START Records shown

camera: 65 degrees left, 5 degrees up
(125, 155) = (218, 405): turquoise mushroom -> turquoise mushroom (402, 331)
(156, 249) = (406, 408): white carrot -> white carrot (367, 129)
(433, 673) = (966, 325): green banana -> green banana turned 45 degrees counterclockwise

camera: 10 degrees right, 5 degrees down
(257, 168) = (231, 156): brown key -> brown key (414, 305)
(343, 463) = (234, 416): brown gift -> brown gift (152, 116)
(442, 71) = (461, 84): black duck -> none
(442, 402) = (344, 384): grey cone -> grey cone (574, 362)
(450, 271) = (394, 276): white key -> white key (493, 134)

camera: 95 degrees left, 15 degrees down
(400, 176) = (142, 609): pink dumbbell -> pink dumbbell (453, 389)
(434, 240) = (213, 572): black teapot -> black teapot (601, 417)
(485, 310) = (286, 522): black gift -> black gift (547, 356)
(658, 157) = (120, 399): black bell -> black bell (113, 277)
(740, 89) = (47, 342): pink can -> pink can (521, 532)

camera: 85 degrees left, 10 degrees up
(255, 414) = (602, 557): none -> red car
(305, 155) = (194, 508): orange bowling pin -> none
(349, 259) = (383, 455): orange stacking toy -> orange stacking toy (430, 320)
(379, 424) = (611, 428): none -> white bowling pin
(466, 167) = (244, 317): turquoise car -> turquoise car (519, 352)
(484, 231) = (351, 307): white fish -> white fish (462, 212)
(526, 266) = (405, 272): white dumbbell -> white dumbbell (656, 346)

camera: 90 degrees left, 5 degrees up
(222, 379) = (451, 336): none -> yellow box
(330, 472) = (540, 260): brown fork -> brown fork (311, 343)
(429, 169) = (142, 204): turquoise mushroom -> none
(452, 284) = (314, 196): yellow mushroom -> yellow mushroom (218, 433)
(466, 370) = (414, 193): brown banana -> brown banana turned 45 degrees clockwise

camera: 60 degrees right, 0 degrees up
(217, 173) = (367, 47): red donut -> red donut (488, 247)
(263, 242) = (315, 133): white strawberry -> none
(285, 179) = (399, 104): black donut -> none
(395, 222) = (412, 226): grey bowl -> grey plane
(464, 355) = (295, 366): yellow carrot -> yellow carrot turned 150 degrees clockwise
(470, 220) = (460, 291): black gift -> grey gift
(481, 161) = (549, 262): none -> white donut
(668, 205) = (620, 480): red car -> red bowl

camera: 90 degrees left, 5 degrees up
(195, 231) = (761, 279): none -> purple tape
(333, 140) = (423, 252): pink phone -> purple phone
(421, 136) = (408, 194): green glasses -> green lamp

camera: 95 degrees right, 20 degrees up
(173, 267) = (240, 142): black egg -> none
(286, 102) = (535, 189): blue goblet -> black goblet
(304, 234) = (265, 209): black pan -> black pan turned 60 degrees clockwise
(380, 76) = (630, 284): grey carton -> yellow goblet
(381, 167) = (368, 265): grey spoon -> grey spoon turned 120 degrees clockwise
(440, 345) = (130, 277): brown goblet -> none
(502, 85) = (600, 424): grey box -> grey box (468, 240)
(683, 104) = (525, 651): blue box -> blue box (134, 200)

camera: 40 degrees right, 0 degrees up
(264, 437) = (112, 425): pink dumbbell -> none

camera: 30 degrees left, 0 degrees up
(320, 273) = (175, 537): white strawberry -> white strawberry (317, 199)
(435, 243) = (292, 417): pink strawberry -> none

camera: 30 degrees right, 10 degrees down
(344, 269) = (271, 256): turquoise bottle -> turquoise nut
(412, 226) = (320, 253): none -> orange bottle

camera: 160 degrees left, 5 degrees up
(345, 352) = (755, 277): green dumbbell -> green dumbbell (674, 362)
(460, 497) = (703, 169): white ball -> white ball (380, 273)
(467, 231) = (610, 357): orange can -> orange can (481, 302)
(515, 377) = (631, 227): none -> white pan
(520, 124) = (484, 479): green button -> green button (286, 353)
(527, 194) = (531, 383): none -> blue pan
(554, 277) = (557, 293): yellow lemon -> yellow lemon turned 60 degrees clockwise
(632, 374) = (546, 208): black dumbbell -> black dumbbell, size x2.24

END Records shown

* To do
Repeat the data in full, matching each line exactly.

* Answer box
camera: 65 degrees left, 5 degrees up
(125, 155) = (218, 405): turquoise mushroom -> turquoise mushroom (402, 331)
(156, 249) = (406, 408): white carrot -> white carrot (367, 129)
(433, 673) = (966, 325): green banana -> green banana turned 45 degrees counterclockwise

camera: 10 degrees right, 5 degrees down
(257, 168) = (231, 156): brown key -> brown key (414, 305)
(343, 463) = (234, 416): brown gift -> brown gift (152, 116)
(442, 71) = (461, 84): black duck -> none
(442, 402) = (344, 384): grey cone -> grey cone (574, 362)
(450, 271) = (394, 276): white key -> white key (493, 134)

camera: 95 degrees left, 15 degrees down
(400, 176) = (142, 609): pink dumbbell -> pink dumbbell (453, 389)
(434, 240) = (213, 572): black teapot -> black teapot (601, 417)
(485, 310) = (286, 522): black gift -> black gift (547, 356)
(658, 157) = (120, 399): black bell -> black bell (113, 277)
(740, 89) = (47, 342): pink can -> pink can (521, 532)

camera: 85 degrees left, 10 degrees up
(255, 414) = (602, 557): none -> red car
(305, 155) = (194, 508): orange bowling pin -> none
(349, 259) = (383, 455): orange stacking toy -> orange stacking toy (430, 320)
(379, 424) = (611, 428): none -> white bowling pin
(466, 167) = (244, 317): turquoise car -> turquoise car (519, 352)
(484, 231) = (351, 307): white fish -> white fish (462, 212)
(526, 266) = (405, 272): white dumbbell -> white dumbbell (656, 346)

camera: 90 degrees left, 5 degrees up
(222, 379) = (451, 336): none -> yellow box
(330, 472) = (540, 260): brown fork -> brown fork (311, 343)
(429, 169) = (142, 204): turquoise mushroom -> none
(452, 284) = (314, 196): yellow mushroom -> yellow mushroom (218, 433)
(466, 370) = (414, 193): brown banana -> brown banana turned 45 degrees clockwise

camera: 60 degrees right, 0 degrees up
(217, 173) = (367, 47): red donut -> red donut (488, 247)
(263, 242) = (315, 133): white strawberry -> none
(285, 179) = (399, 104): black donut -> none
(395, 222) = (412, 226): grey bowl -> grey plane
(464, 355) = (295, 366): yellow carrot -> yellow carrot turned 150 degrees clockwise
(470, 220) = (460, 291): black gift -> grey gift
(481, 161) = (549, 262): none -> white donut
(668, 205) = (620, 480): red car -> red bowl

camera: 90 degrees left, 5 degrees up
(195, 231) = (761, 279): none -> purple tape
(333, 140) = (423, 252): pink phone -> purple phone
(421, 136) = (408, 194): green glasses -> green lamp

camera: 95 degrees right, 20 degrees up
(173, 267) = (240, 142): black egg -> none
(286, 102) = (535, 189): blue goblet -> black goblet
(304, 234) = (265, 209): black pan -> black pan turned 60 degrees clockwise
(380, 76) = (630, 284): grey carton -> yellow goblet
(381, 167) = (368, 265): grey spoon -> grey spoon turned 120 degrees clockwise
(440, 345) = (130, 277): brown goblet -> none
(502, 85) = (600, 424): grey box -> grey box (468, 240)
(683, 104) = (525, 651): blue box -> blue box (134, 200)

camera: 40 degrees right, 0 degrees up
(264, 437) = (112, 425): pink dumbbell -> none

camera: 30 degrees left, 0 degrees up
(320, 273) = (175, 537): white strawberry -> white strawberry (317, 199)
(435, 243) = (292, 417): pink strawberry -> none

camera: 30 degrees right, 10 degrees down
(344, 269) = (271, 256): turquoise bottle -> turquoise nut
(412, 226) = (320, 253): none -> orange bottle

camera: 160 degrees left, 5 degrees up
(345, 352) = (755, 277): green dumbbell -> green dumbbell (674, 362)
(460, 497) = (703, 169): white ball -> white ball (380, 273)
(467, 231) = (610, 357): orange can -> orange can (481, 302)
(515, 377) = (631, 227): none -> white pan
(520, 124) = (484, 479): green button -> green button (286, 353)
(527, 194) = (531, 383): none -> blue pan
(554, 277) = (557, 293): yellow lemon -> yellow lemon turned 60 degrees clockwise
(632, 374) = (546, 208): black dumbbell -> black dumbbell, size x2.24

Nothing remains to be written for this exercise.